───── Data for this task
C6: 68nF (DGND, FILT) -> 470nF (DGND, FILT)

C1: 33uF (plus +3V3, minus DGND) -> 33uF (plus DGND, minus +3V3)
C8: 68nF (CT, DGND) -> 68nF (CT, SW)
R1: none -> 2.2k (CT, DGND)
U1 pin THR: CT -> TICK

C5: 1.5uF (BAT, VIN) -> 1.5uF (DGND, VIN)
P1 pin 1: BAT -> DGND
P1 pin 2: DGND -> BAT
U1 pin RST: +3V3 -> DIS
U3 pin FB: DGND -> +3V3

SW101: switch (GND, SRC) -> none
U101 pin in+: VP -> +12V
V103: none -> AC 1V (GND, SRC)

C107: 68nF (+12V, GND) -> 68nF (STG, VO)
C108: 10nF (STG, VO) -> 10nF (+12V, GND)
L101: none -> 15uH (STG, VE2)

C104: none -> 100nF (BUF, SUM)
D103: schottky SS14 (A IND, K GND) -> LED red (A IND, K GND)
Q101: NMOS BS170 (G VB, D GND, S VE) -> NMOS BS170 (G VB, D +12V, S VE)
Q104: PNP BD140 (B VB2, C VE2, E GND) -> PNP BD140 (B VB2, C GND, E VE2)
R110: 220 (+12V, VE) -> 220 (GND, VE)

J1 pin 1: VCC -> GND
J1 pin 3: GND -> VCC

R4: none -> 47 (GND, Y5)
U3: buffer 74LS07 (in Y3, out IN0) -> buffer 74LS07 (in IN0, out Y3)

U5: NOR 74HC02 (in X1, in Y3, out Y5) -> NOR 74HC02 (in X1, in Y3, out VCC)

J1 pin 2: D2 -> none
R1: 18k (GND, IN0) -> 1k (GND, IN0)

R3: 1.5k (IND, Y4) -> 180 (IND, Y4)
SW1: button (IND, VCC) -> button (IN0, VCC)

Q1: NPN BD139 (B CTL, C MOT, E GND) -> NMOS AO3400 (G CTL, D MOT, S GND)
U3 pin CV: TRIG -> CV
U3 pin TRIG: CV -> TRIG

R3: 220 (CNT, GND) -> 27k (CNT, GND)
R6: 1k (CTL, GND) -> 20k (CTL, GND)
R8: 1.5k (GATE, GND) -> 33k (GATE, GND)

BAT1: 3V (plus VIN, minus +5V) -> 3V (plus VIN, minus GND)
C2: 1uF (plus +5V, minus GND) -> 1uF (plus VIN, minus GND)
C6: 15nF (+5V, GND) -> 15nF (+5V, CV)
──────────
> Directions for this task: The answer should be a single number: how many lines in the entries contain "none".

> Task response: 7